DATASET ENTRIES:

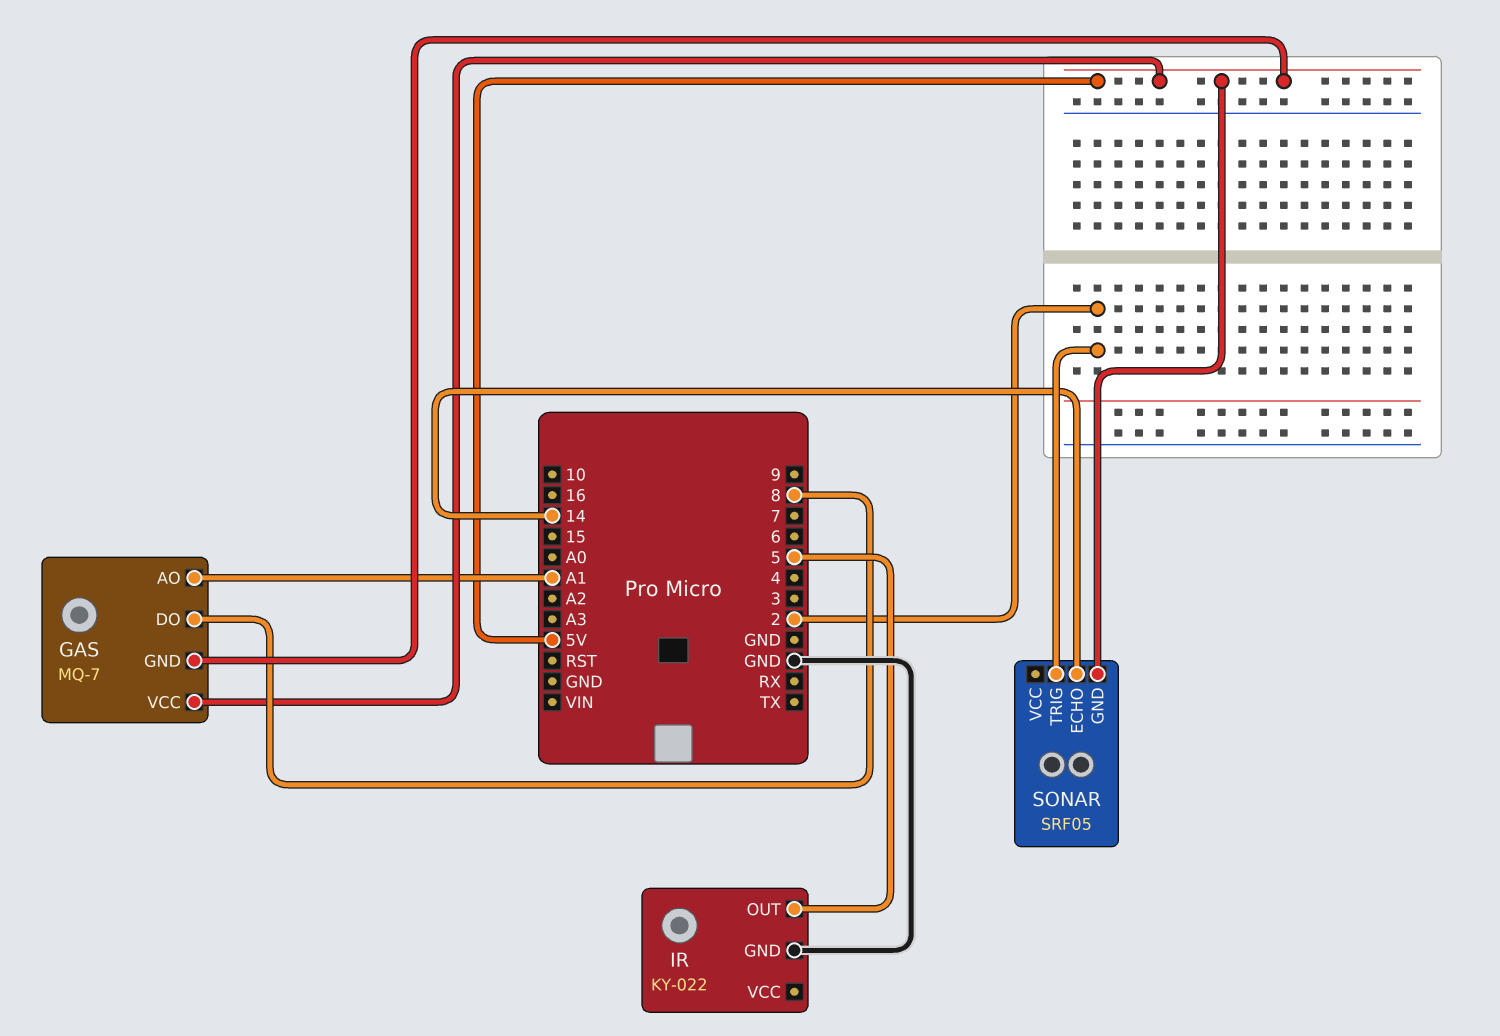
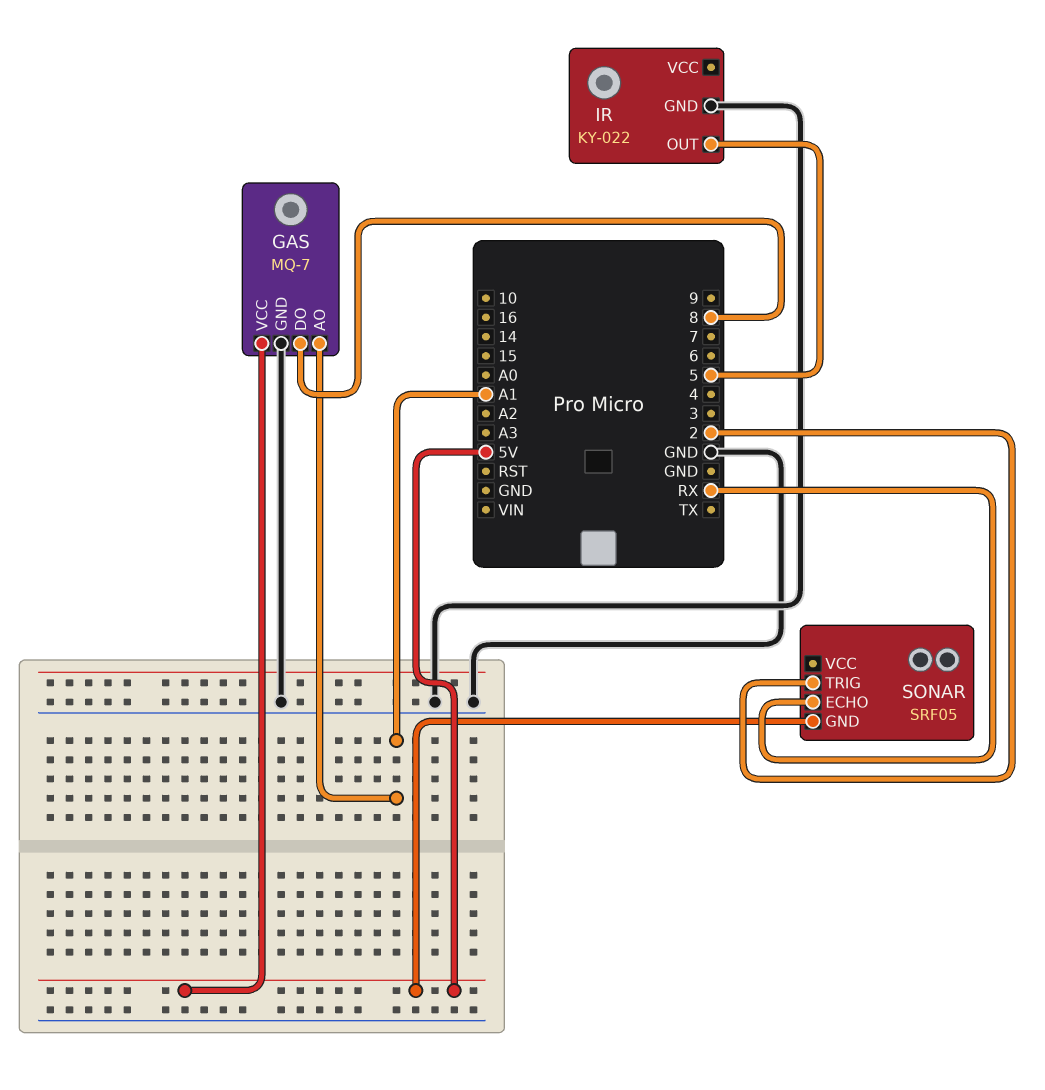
GAS pin GND: 5V -> GND
SONAR pin ECHO: 14 -> RX

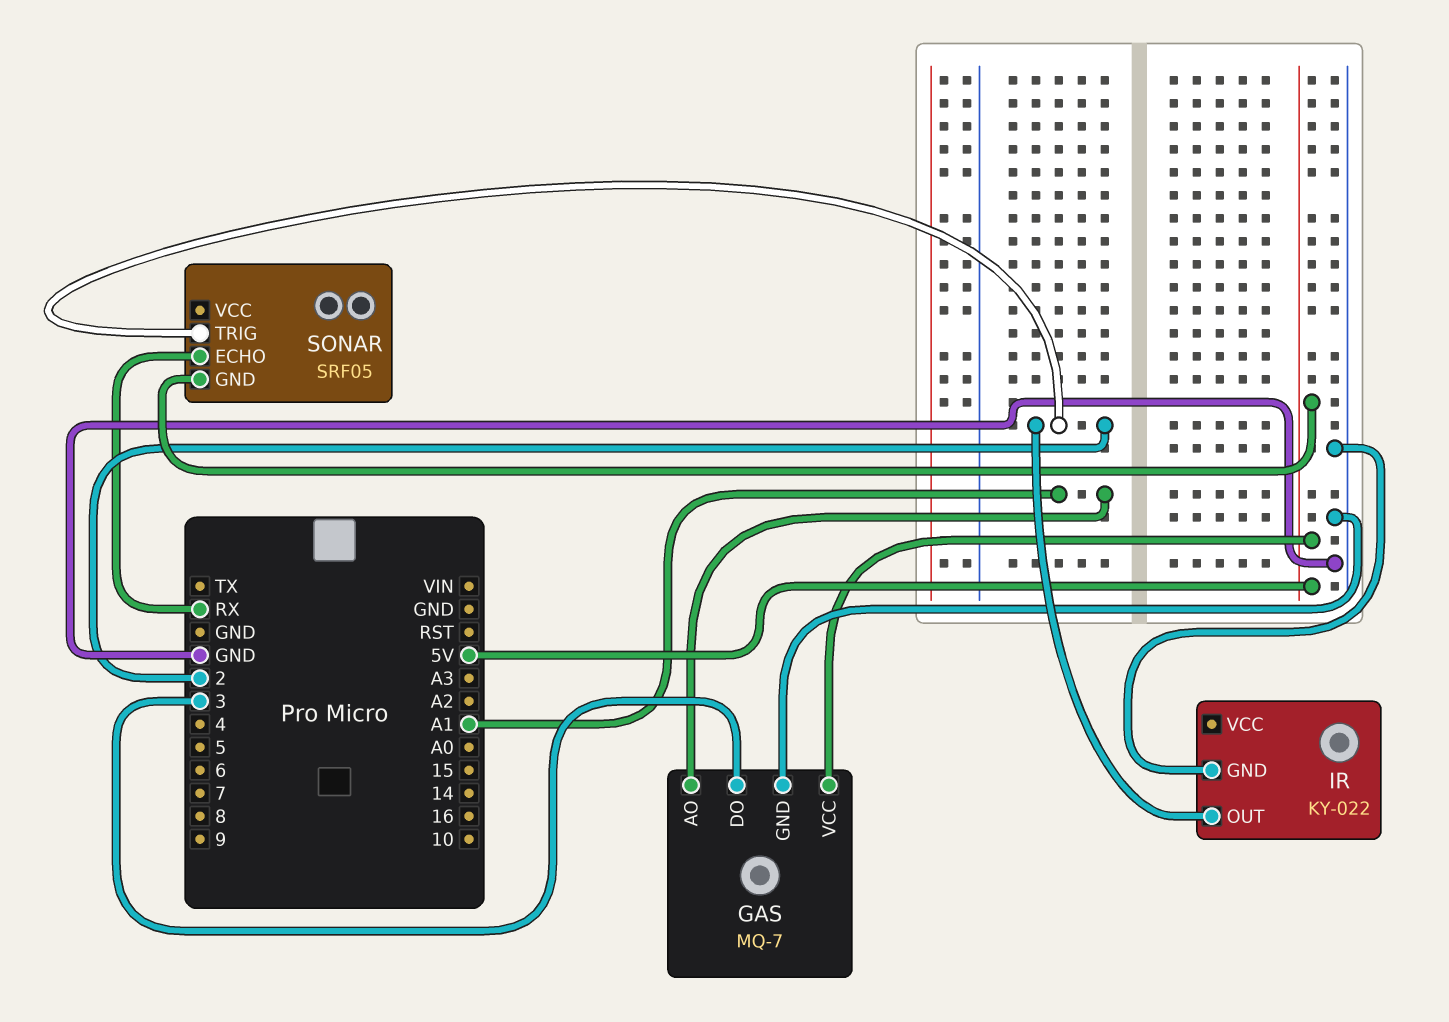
GAS pin DO: 8 -> 3
IR pin OUT: 5 -> 2

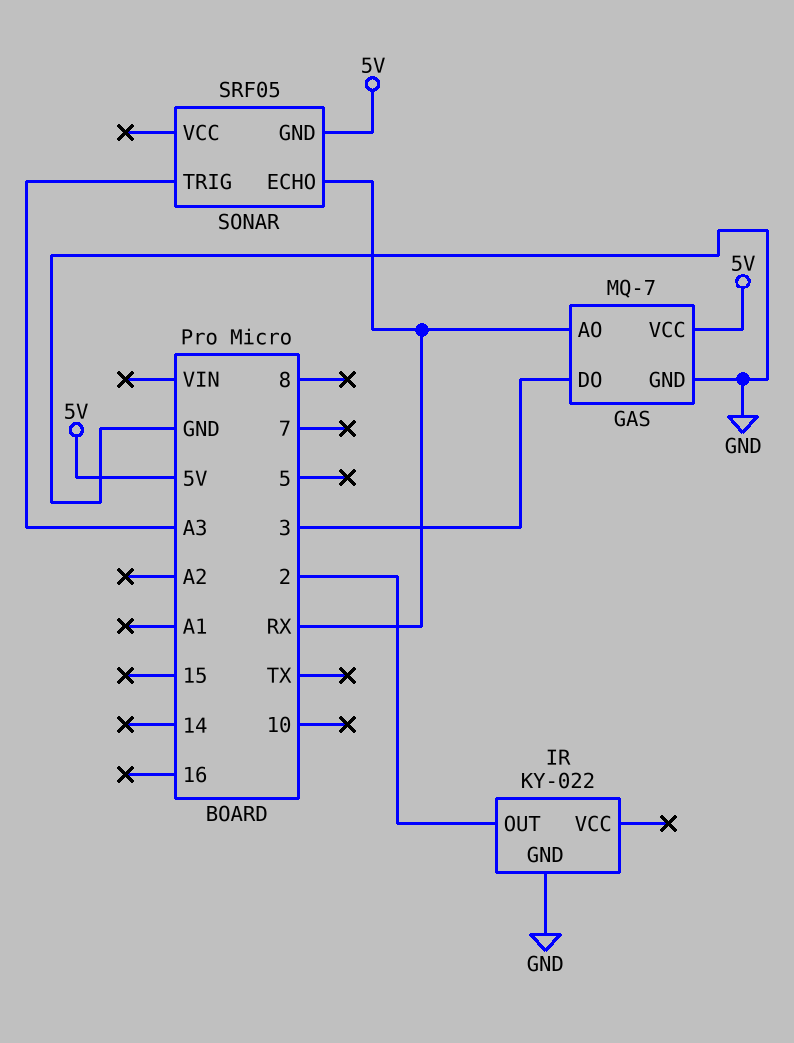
GAS pin AO: A1 -> RX
SONAR pin TRIG: 2 -> A3

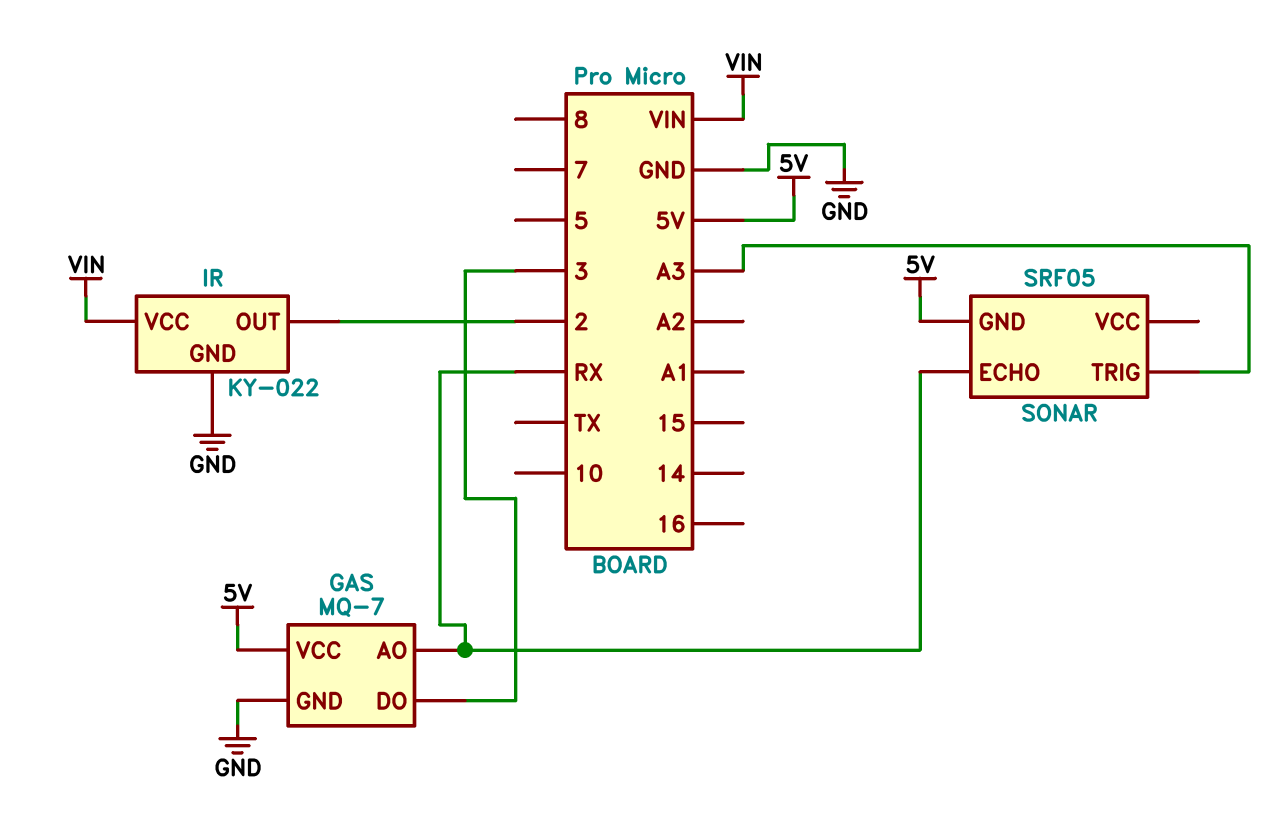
IR pin VCC: none -> VIN

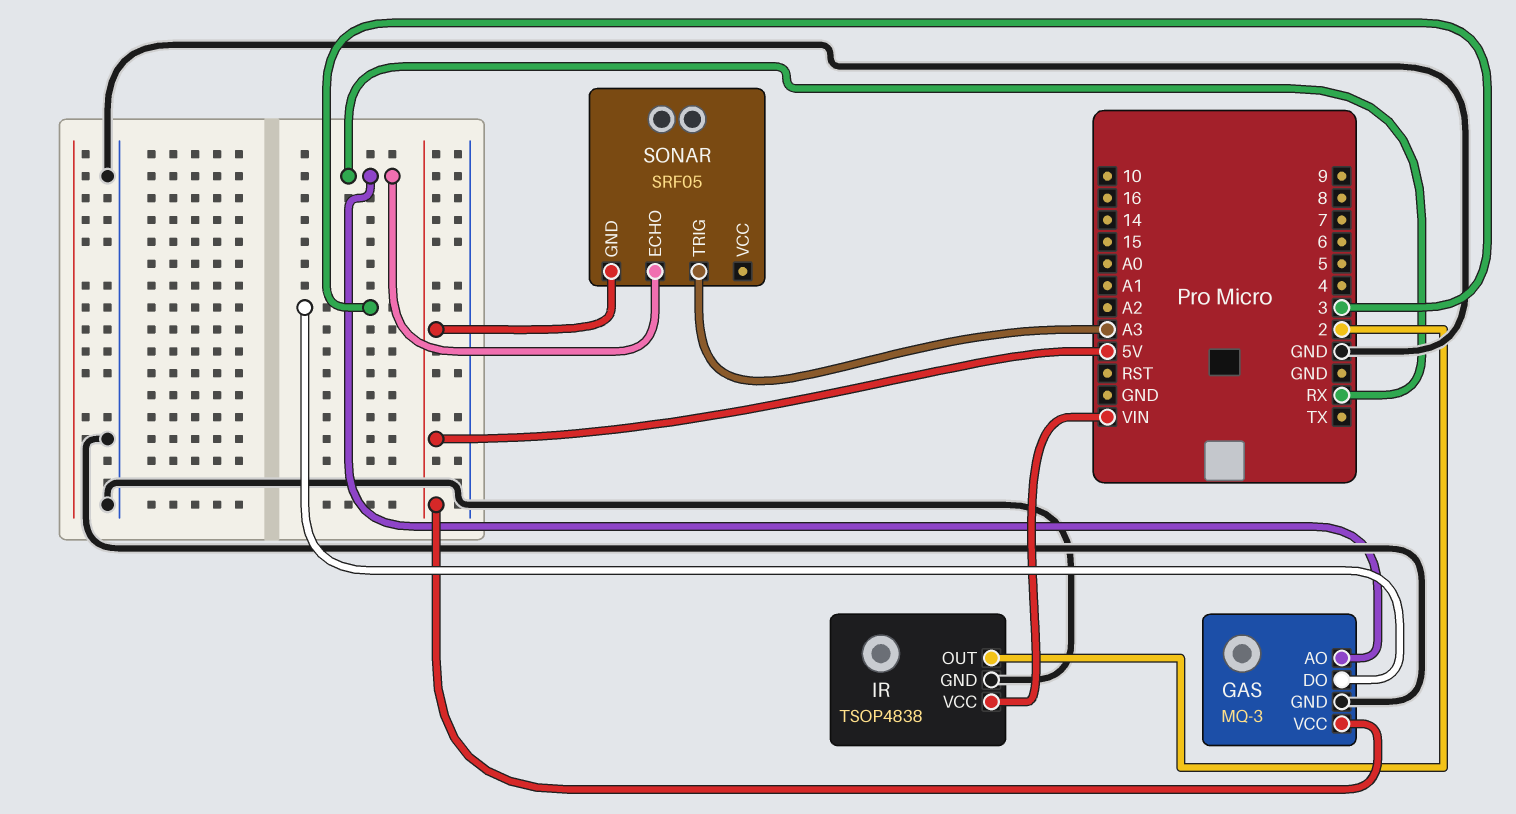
GAS: MQ-7 -> MQ-3
IR: KY-022 -> TSOP4838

EXERCISE INSTRUCTIONS: Leaving images out, please output every line of the data exactly.

REPLY:
GAS pin GND: 5V -> GND
SONAR pin ECHO: 14 -> RX

GAS pin DO: 8 -> 3
IR pin OUT: 5 -> 2

GAS pin AO: A1 -> RX
SONAR pin TRIG: 2 -> A3

IR pin VCC: none -> VIN

GAS: MQ-7 -> MQ-3
IR: KY-022 -> TSOP4838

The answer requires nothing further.